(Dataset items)
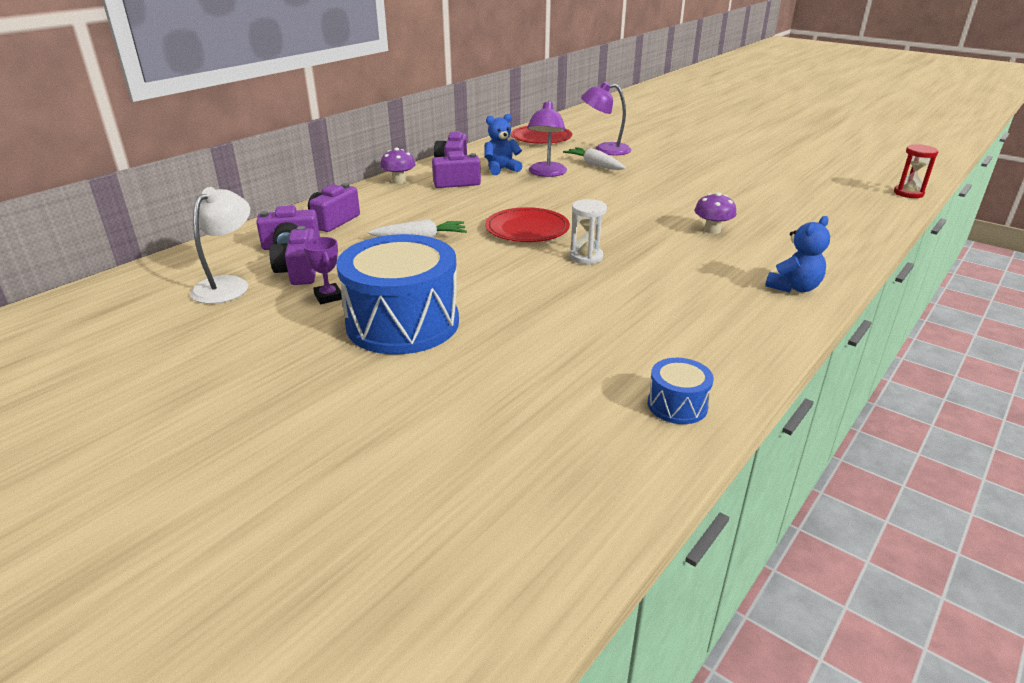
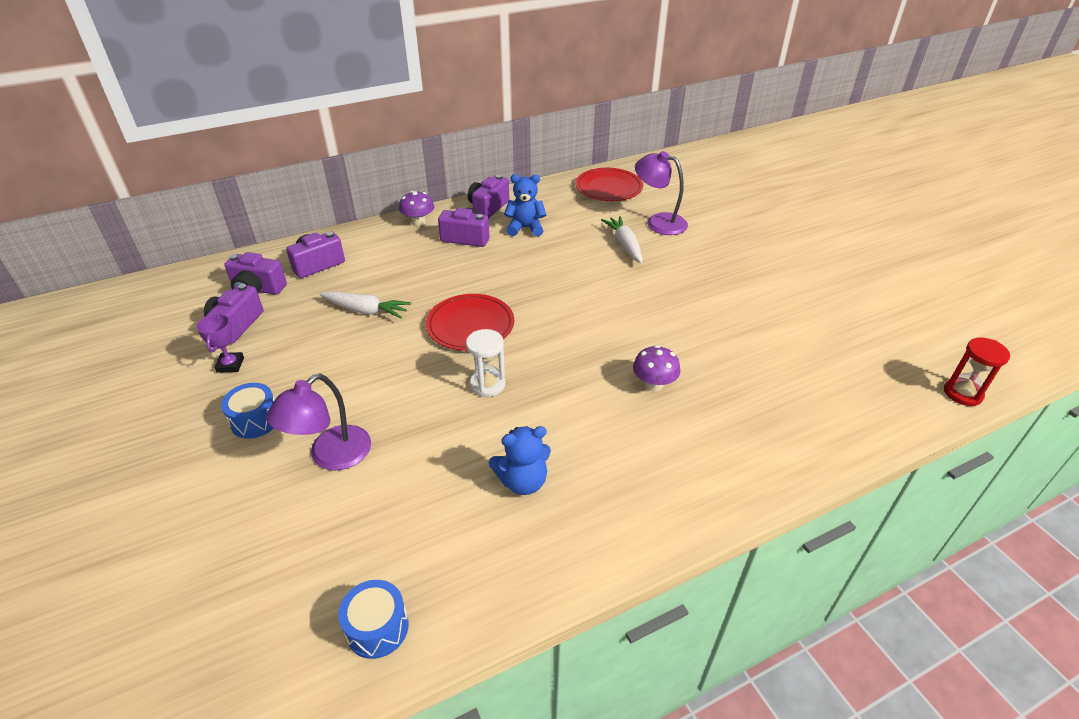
camera: 25 degrees right, 10 degrees up
(228, 285) = (174, 324): white lamp -> none
(403, 323) = (255, 420): blue drum -> blue drum, size x0.44
(546, 173) = (564, 245): purple lamp -> purple lamp (331, 456)
(794, 288) = (656, 506): blue teddy bear -> blue teddy bear (523, 481)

### PROBLEM REQUIREMENTS
Although the records include pictures, the copy should reproduce every line exactly and none of the pictures.

### YOUR RESPONSE
camera: 25 degrees right, 10 degrees up
(228, 285) = (174, 324): white lamp -> none
(403, 323) = (255, 420): blue drum -> blue drum, size x0.44
(546, 173) = (564, 245): purple lamp -> purple lamp (331, 456)
(794, 288) = (656, 506): blue teddy bear -> blue teddy bear (523, 481)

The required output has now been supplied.